### EXERCISE
Please retype the data in full and exactly; the pictures are not part of the copy.

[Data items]
[Start of section]

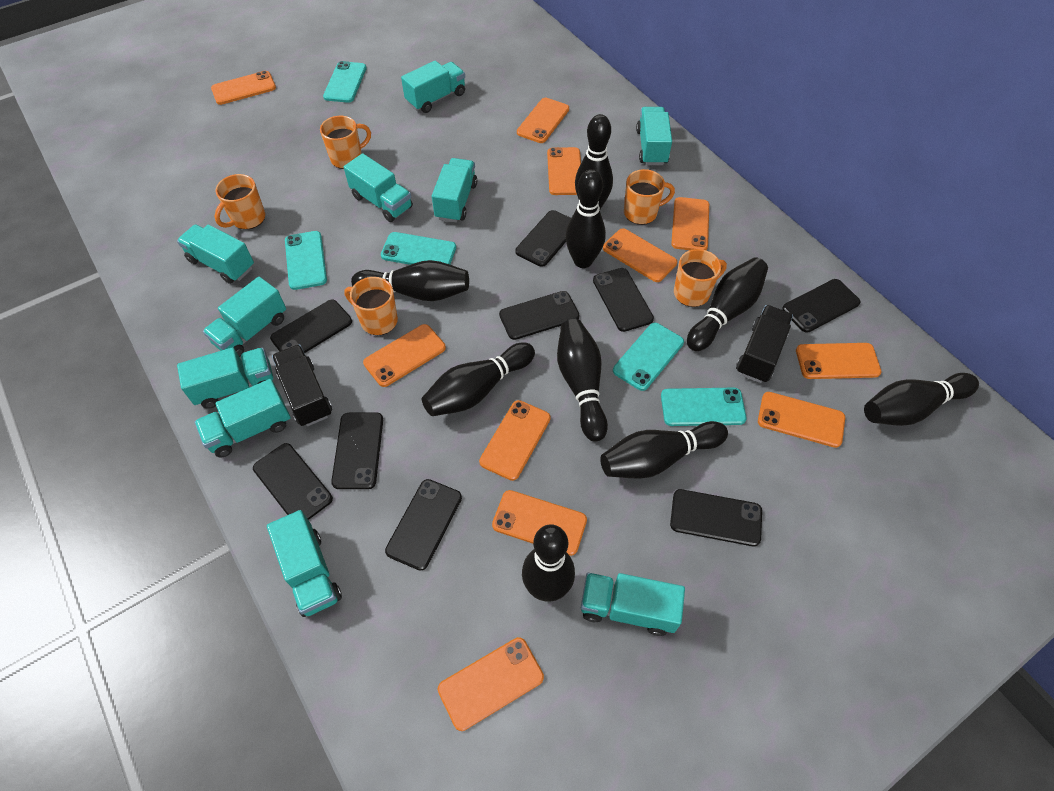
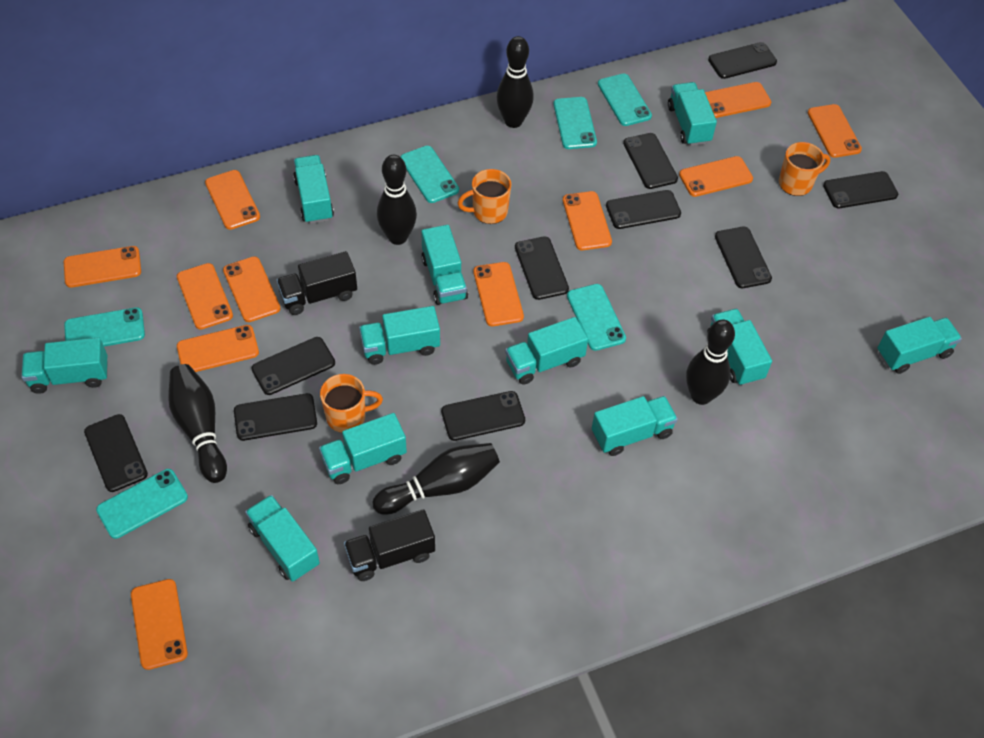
black bowling pin: 9 -> 5
black phone: 9 -> 10
orange mug: 5 -> 3
turquoise phone: 5 -> 6
turquoise truck: 10 -> 11

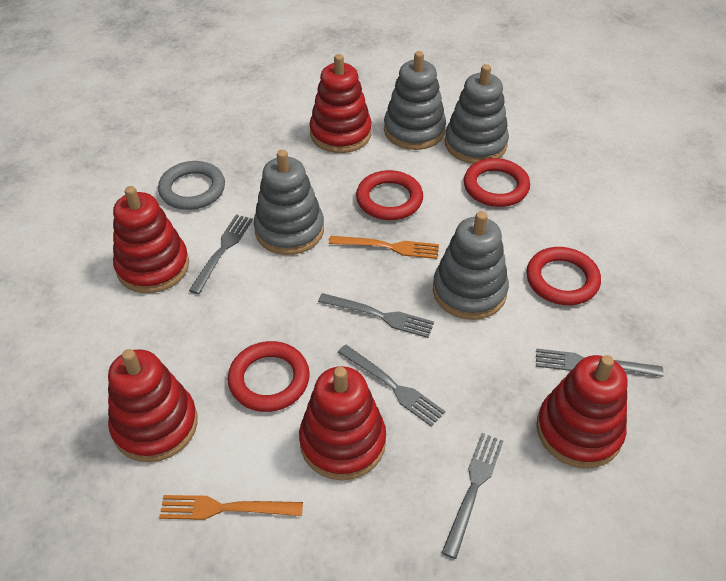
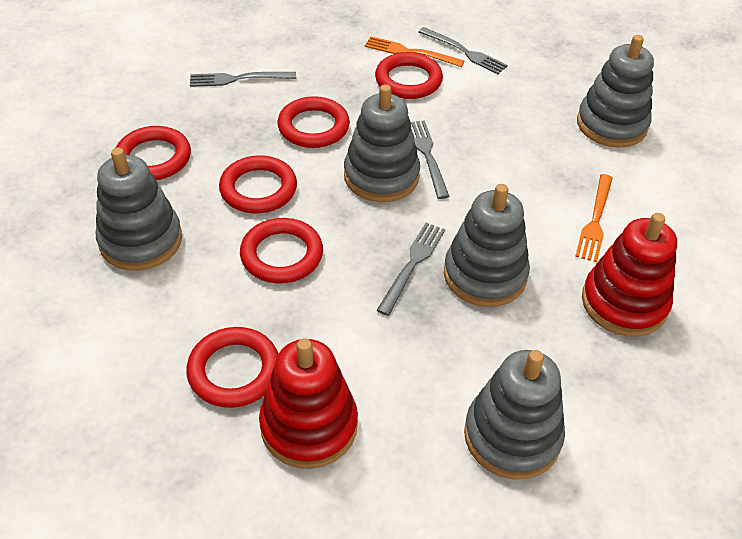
grey fork: 5 -> 4
grey ring: 1 -> 0
grey stacking toy: 4 -> 5
red ring: 4 -> 6
red stacking toy: 5 -> 2

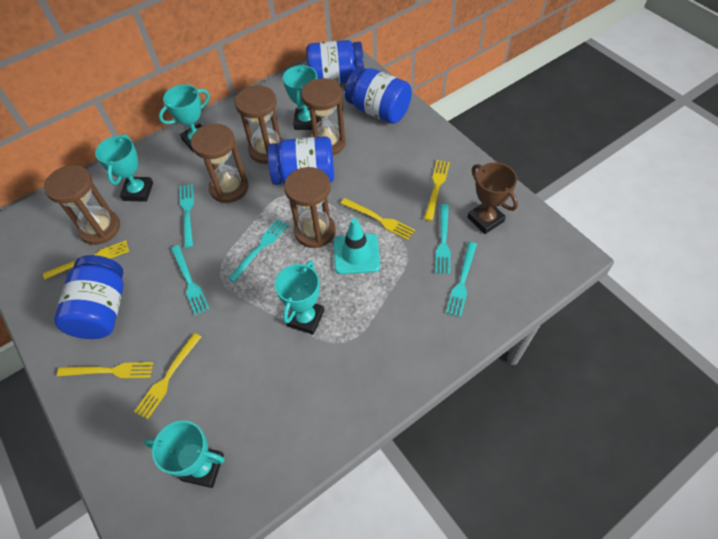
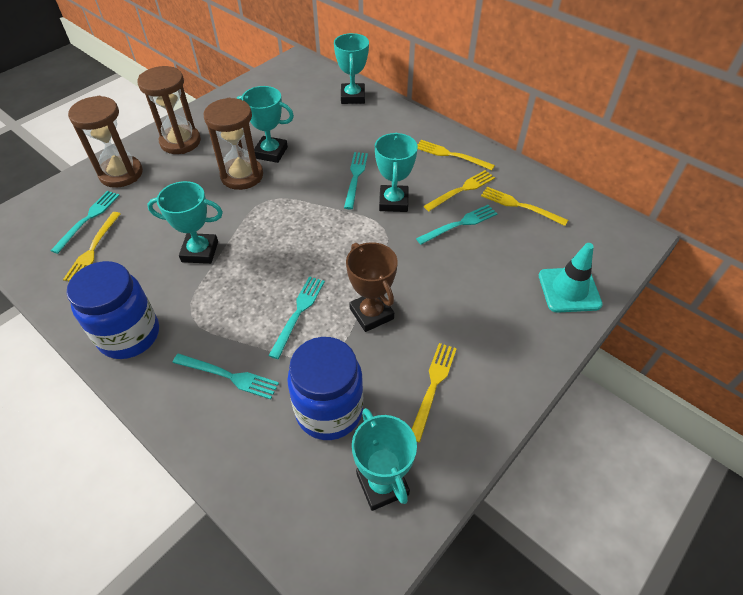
blue jar: 4 -> 2
brown hourglass: 5 -> 3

[End of section]

### OUTPUT
black bowling pin: 9 -> 5
black phone: 9 -> 10
orange mug: 5 -> 3
turquoise phone: 5 -> 6
turquoise truck: 10 -> 11

grey fork: 5 -> 4
grey ring: 1 -> 0
grey stacking toy: 4 -> 5
red ring: 4 -> 6
red stacking toy: 5 -> 2

blue jar: 4 -> 2
brown hourglass: 5 -> 3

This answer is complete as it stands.